Task brief
If an entry below holds a picture, leave the picture out and print the rest exactly.

Data to use
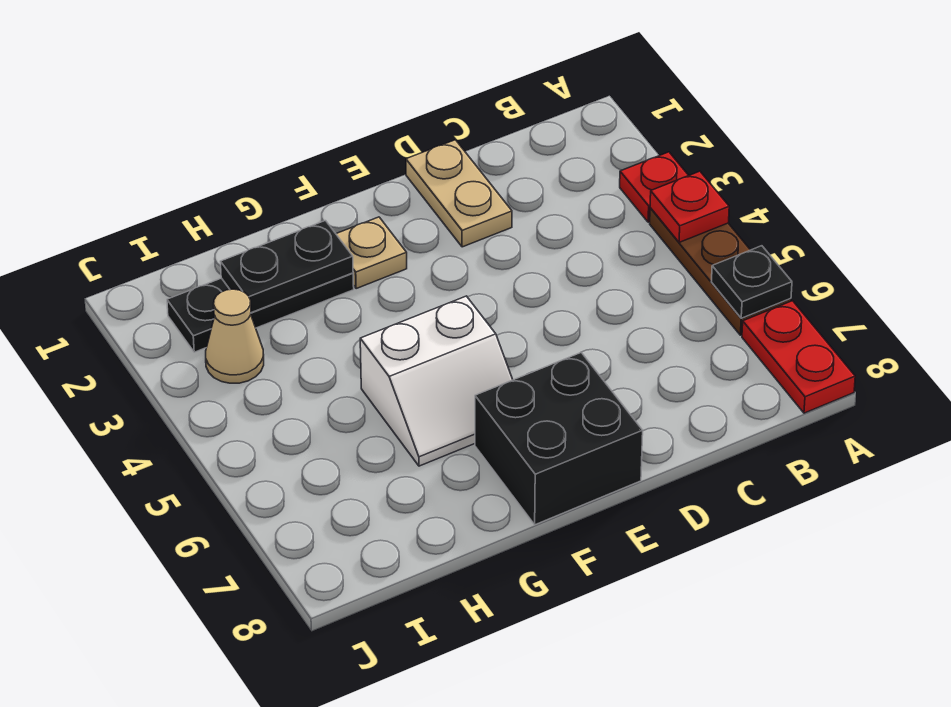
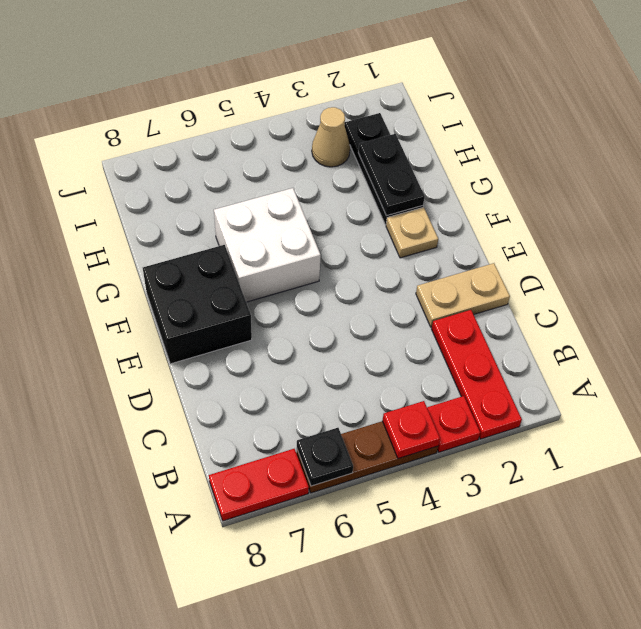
none -> red plate A2:C2 level 1
white slope F5:G6 level 1 top 5 -> white brick F5:G6 level 1

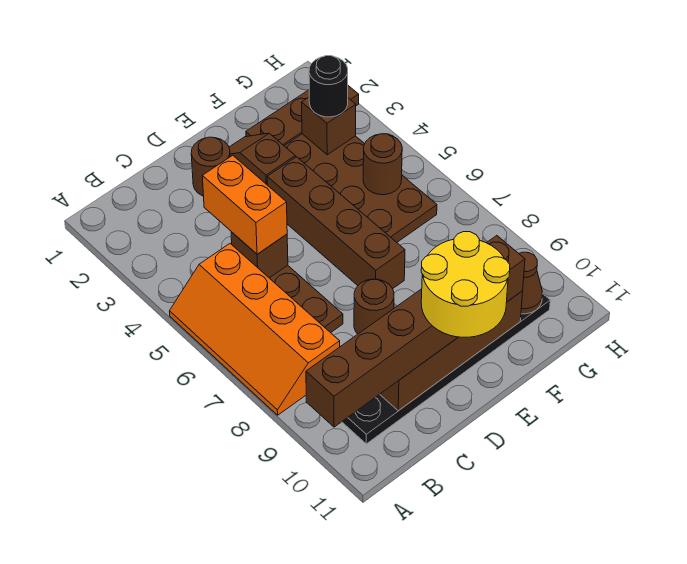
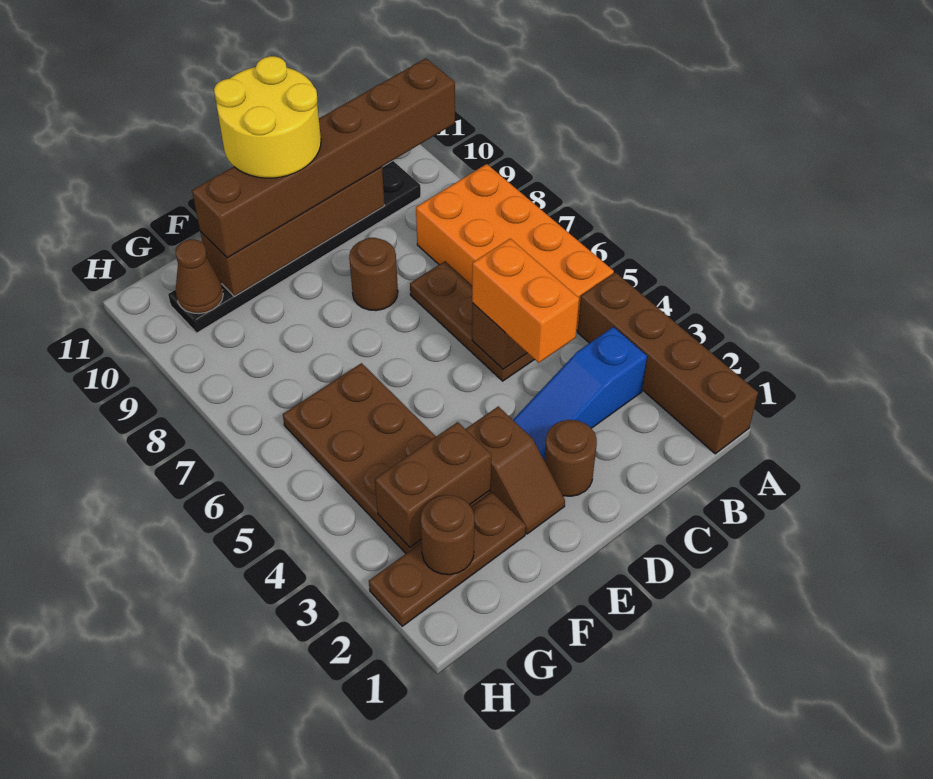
orange slope A5:B8 level 1 top B -> orange brick A5:B8 level 1
none -> blue slope B3:D3 level 1 top B
brown brick E4:E7 level 1 -> brown brick A1:A4 level 1
brown brick G3 level 2 -> brown brick F3:G3 level 2
black round brick G3 level 3 -> none
brown round brick G5 level 2 -> brown round brick G2 level 2

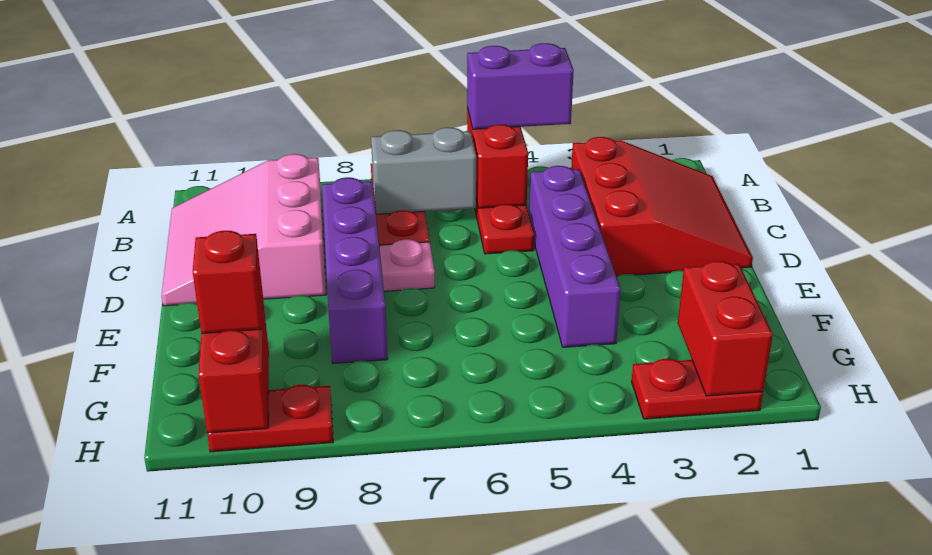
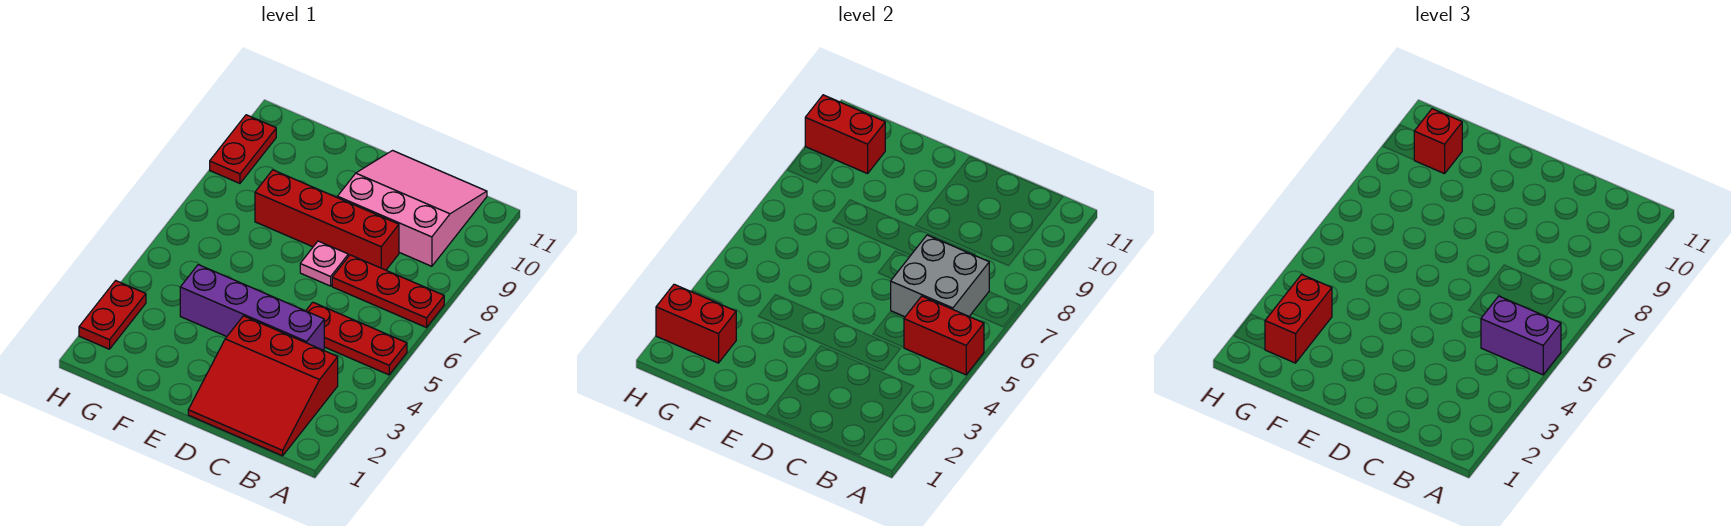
purple brick A4:A5 level 3 -> purple brick A5:B5 level 3
grey brick B6:B7 level 2 -> grey brick B6:C7 level 2
purple brick C8:F8 level 1 -> red brick C8:F8 level 1
none -> red brick G2:G3 level 3

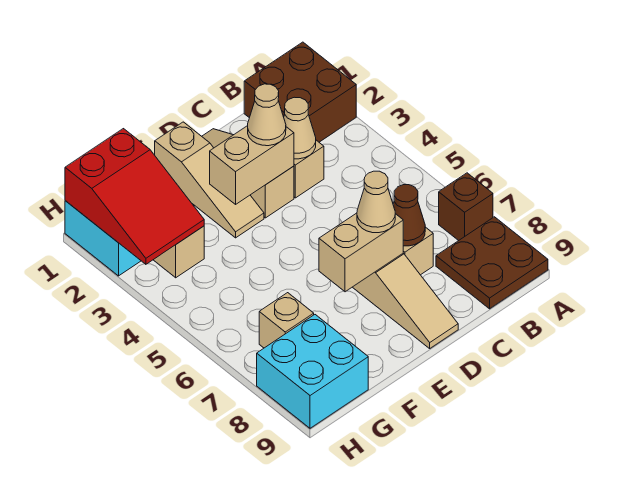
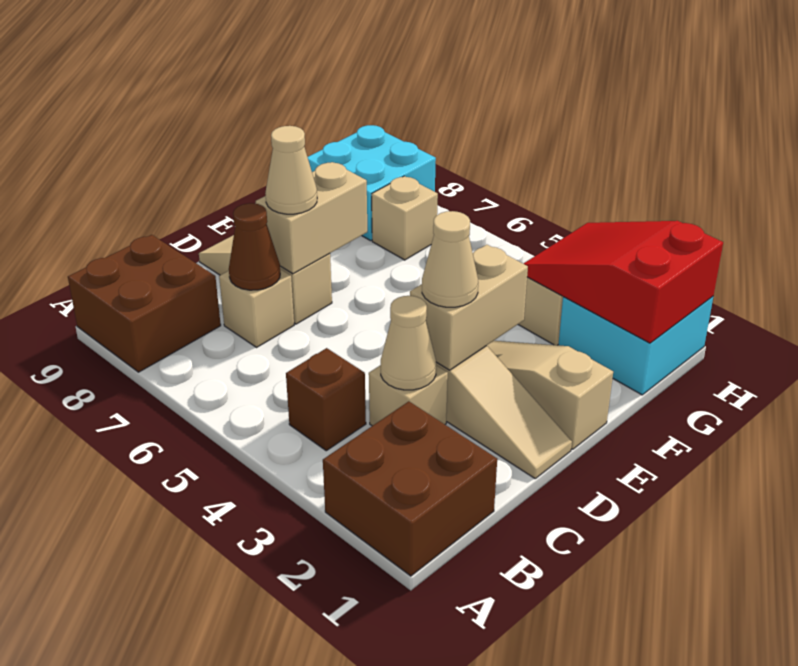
brown brick A7 level 1 -> brown brick B4 level 1
brown plate A8:B9 level 1 -> brown brick A8:B9 level 1

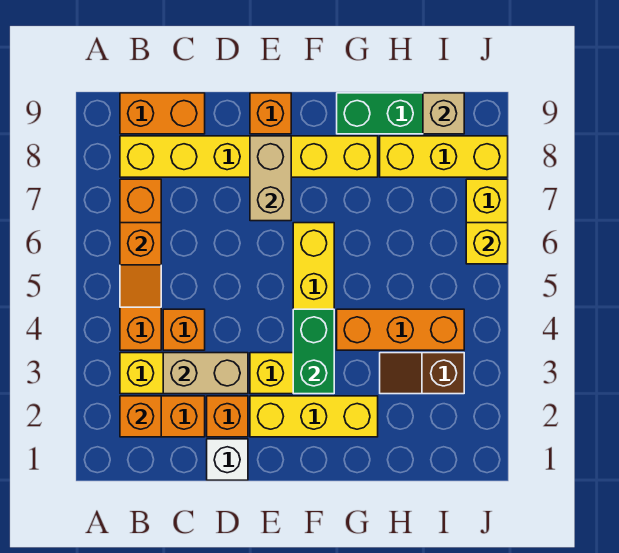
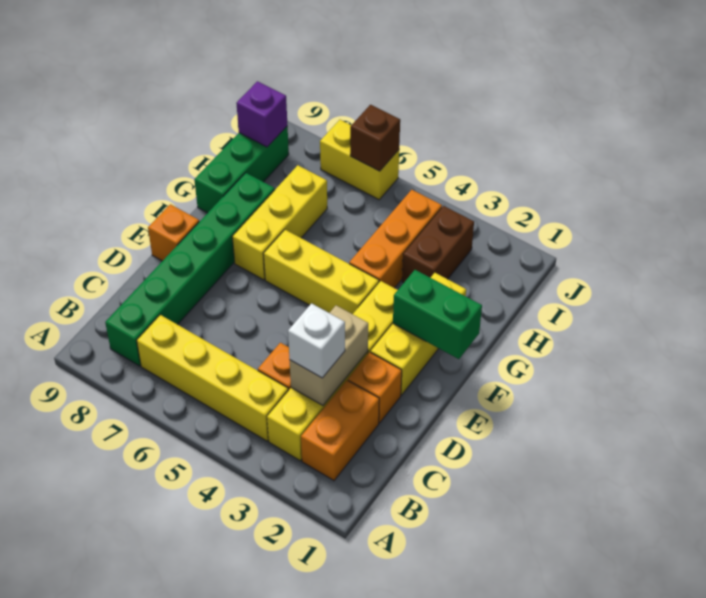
orange brick B2 level 2 -> none
orange brick B4:B7 level 1 -> yellow brick B4:B7 level 1
orange slope B5:B6 level 2 top 6 -> none
yellow brick B8:G8 level 1 -> green brick B8:G8 level 1
orange brick B9:C9 level 1 -> none
white brick D1 level 1 -> white brick C3 level 3
tan brick E7:E8 level 2 -> none
green brick F3:F4 level 2 -> green brick F1:F2 level 2
brown slope H3:I3 level 1 top I -> brown brick H3:I3 level 1
yellow brick H8:J8 level 1 -> yellow brick F7:H7 level 1
tan brick I9 level 2 -> purple brick I9 level 2
yellow brick J6 level 2 -> brown brick J6 level 2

Response to this exercise
none -> red plate A2:C2 level 1
white slope F5:G6 level 1 top 5 -> white brick F5:G6 level 1

orange slope A5:B8 level 1 top B -> orange brick A5:B8 level 1
none -> blue slope B3:D3 level 1 top B
brown brick E4:E7 level 1 -> brown brick A1:A4 level 1
brown brick G3 level 2 -> brown brick F3:G3 level 2
black round brick G3 level 3 -> none
brown round brick G5 level 2 -> brown round brick G2 level 2

purple brick A4:A5 level 3 -> purple brick A5:B5 level 3
grey brick B6:B7 level 2 -> grey brick B6:C7 level 2
purple brick C8:F8 level 1 -> red brick C8:F8 level 1
none -> red brick G2:G3 level 3

brown brick A7 level 1 -> brown brick B4 level 1
brown plate A8:B9 level 1 -> brown brick A8:B9 level 1

orange brick B2 level 2 -> none
orange brick B4:B7 level 1 -> yellow brick B4:B7 level 1
orange slope B5:B6 level 2 top 6 -> none
yellow brick B8:G8 level 1 -> green brick B8:G8 level 1
orange brick B9:C9 level 1 -> none
white brick D1 level 1 -> white brick C3 level 3
tan brick E7:E8 level 2 -> none
green brick F3:F4 level 2 -> green brick F1:F2 level 2
brown slope H3:I3 level 1 top I -> brown brick H3:I3 level 1
yellow brick H8:J8 level 1 -> yellow brick F7:H7 level 1
tan brick I9 level 2 -> purple brick I9 level 2
yellow brick J6 level 2 -> brown brick J6 level 2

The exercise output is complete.